** EXCERPTED RECORDS follows **

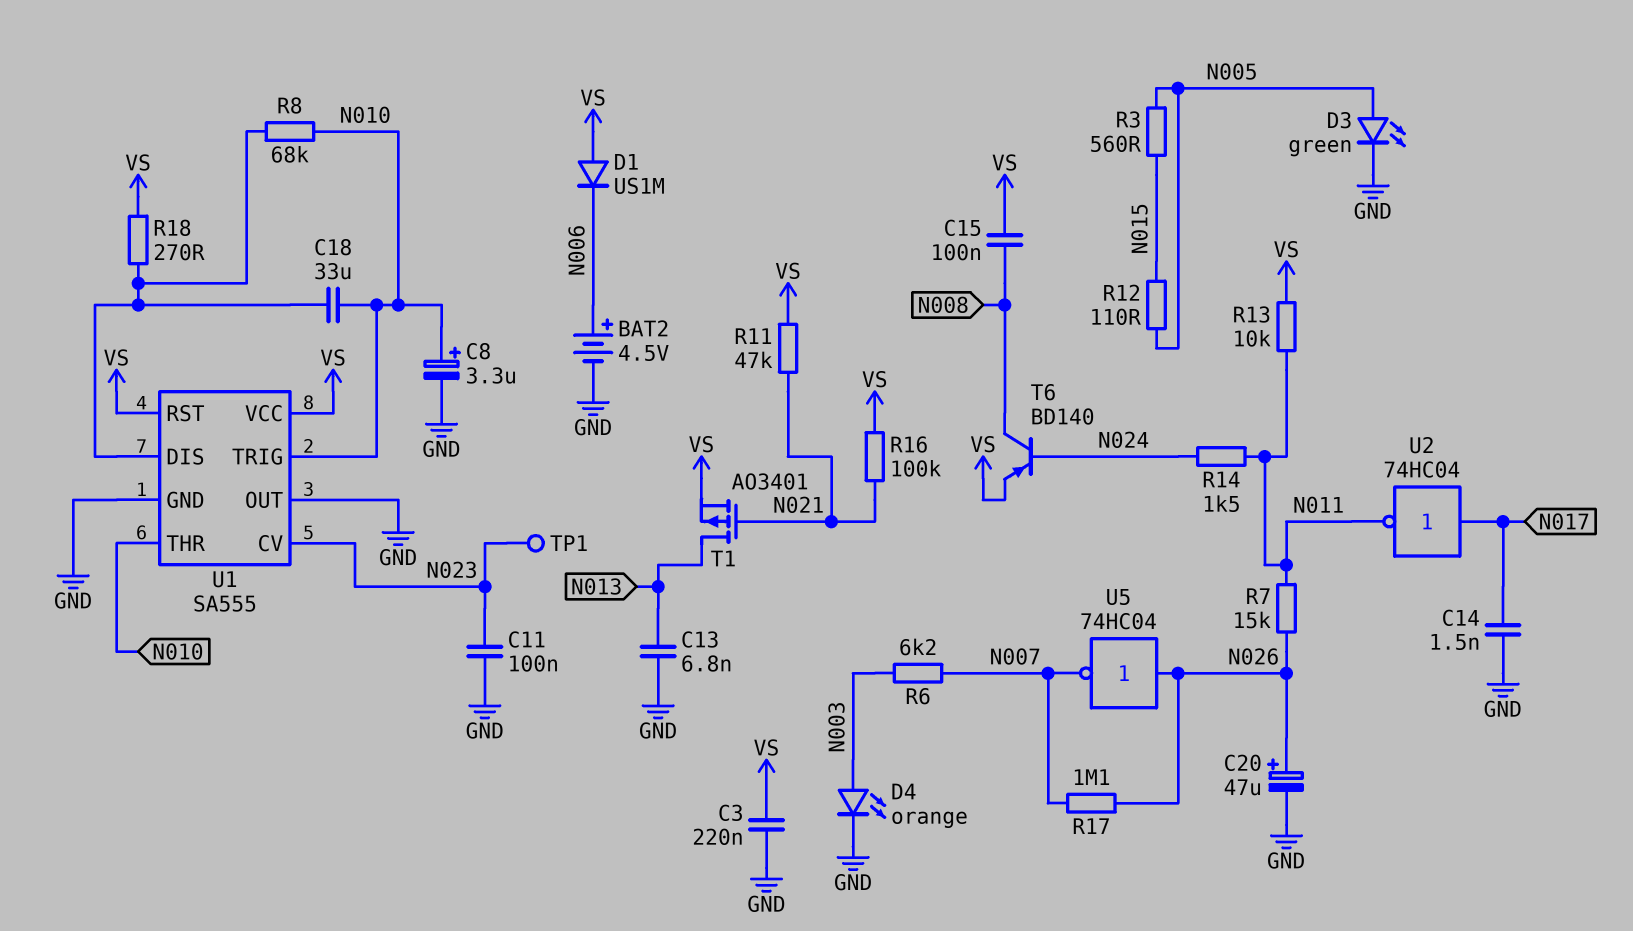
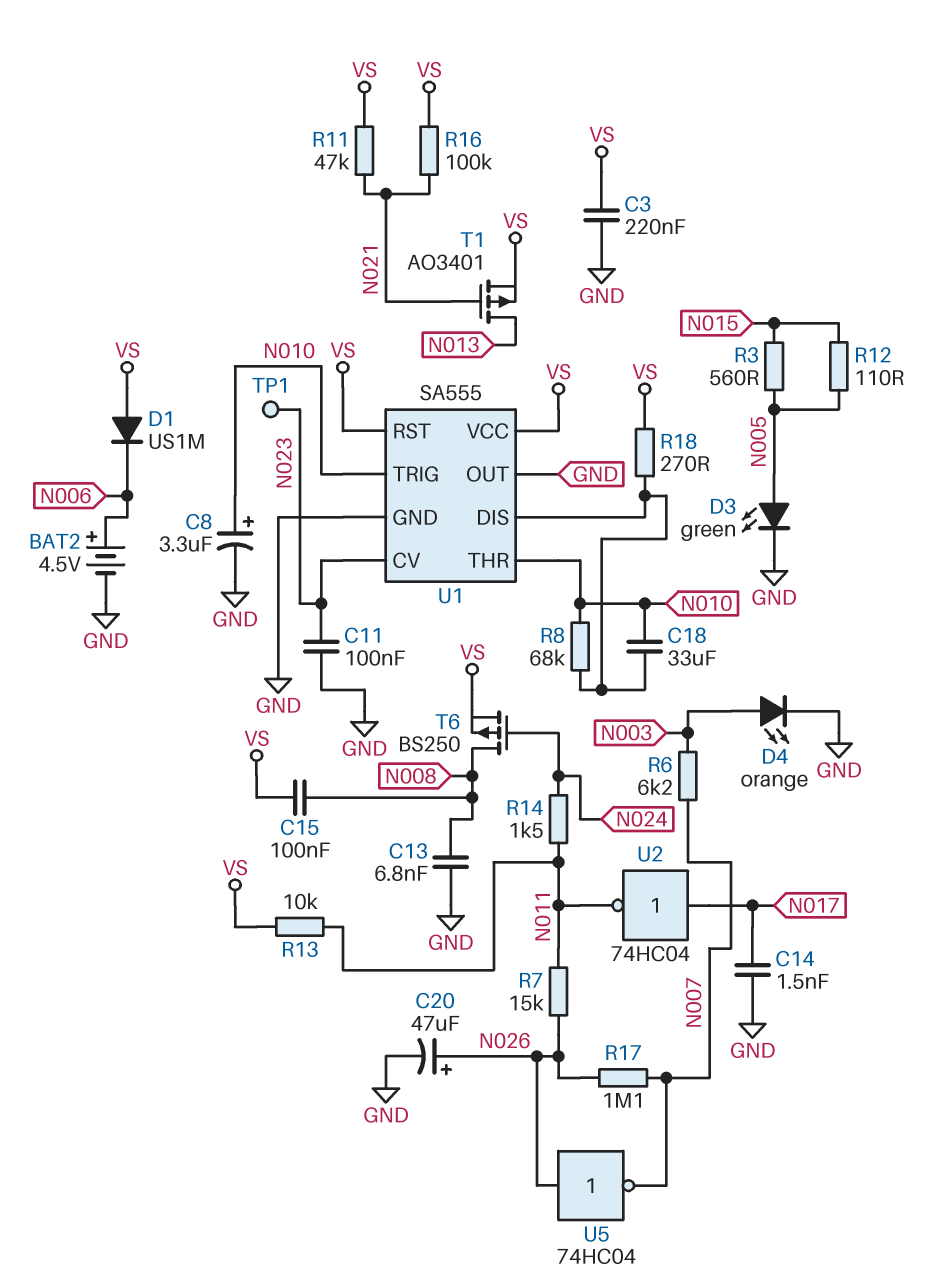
C13: 6.8nF (GND, N013) -> 6.8nF (GND, N008)
T6: PNP BD140 (B N024, C N008, E VS) -> PMOS BS250 (G N024, D N008, S VS)

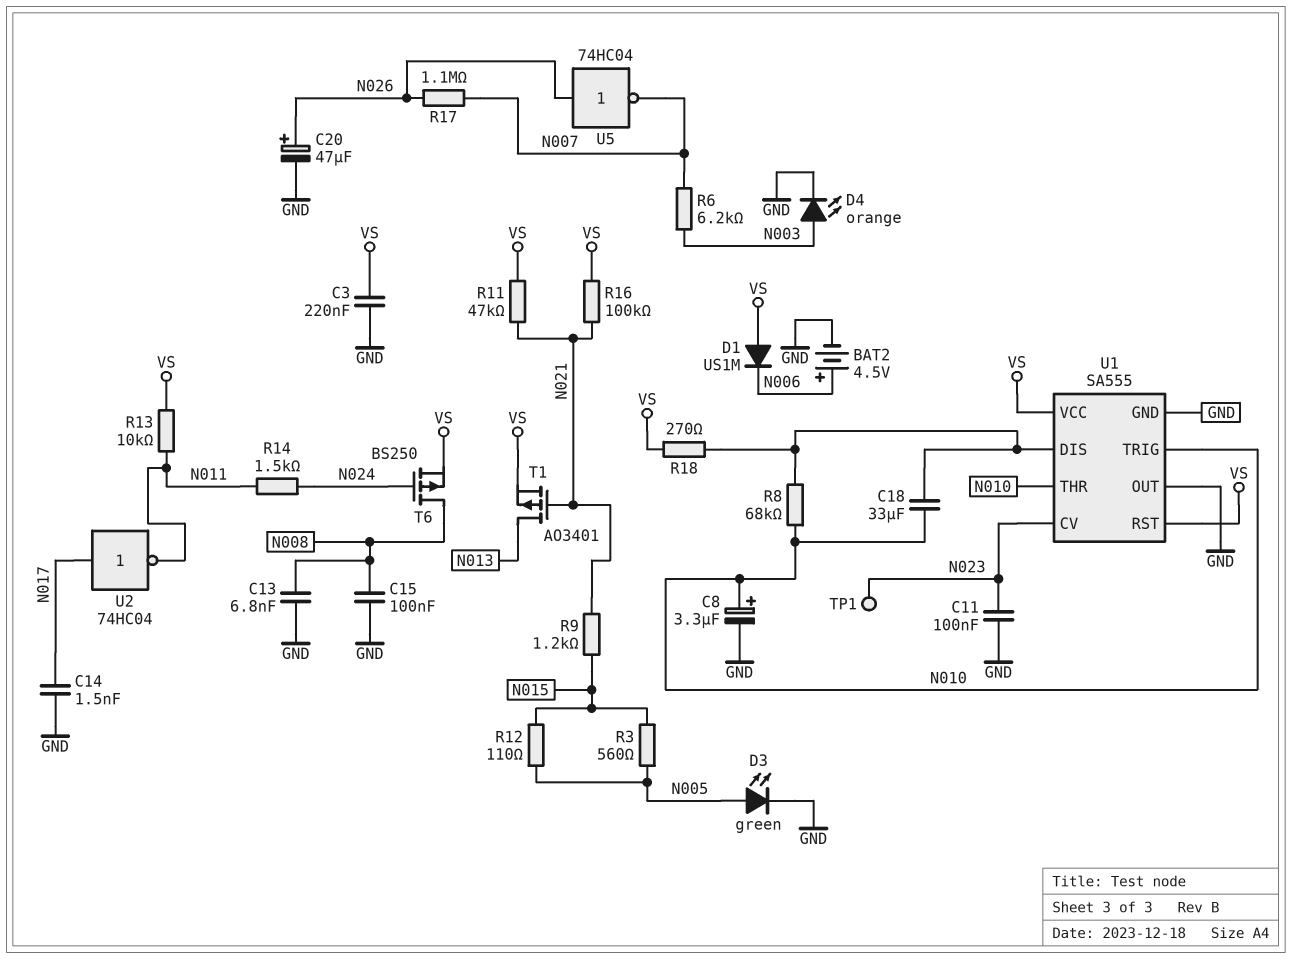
C15: 100nF (N008, VS) -> 100nF (GND, N008)
R7: 15k (N011, N026) -> none
R9: none -> 1.2k (N015, N021)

** End of EXCERPTED RECORDS **

TASK ITEM: Word for word, restate the records above and drop the pictures.

EXPECTED ANSWER:
C13: 6.8nF (GND, N013) -> 6.8nF (GND, N008)
T6: PNP BD140 (B N024, C N008, E VS) -> PMOS BS250 (G N024, D N008, S VS)

C15: 100nF (N008, VS) -> 100nF (GND, N008)
R7: 15k (N011, N026) -> none
R9: none -> 1.2k (N015, N021)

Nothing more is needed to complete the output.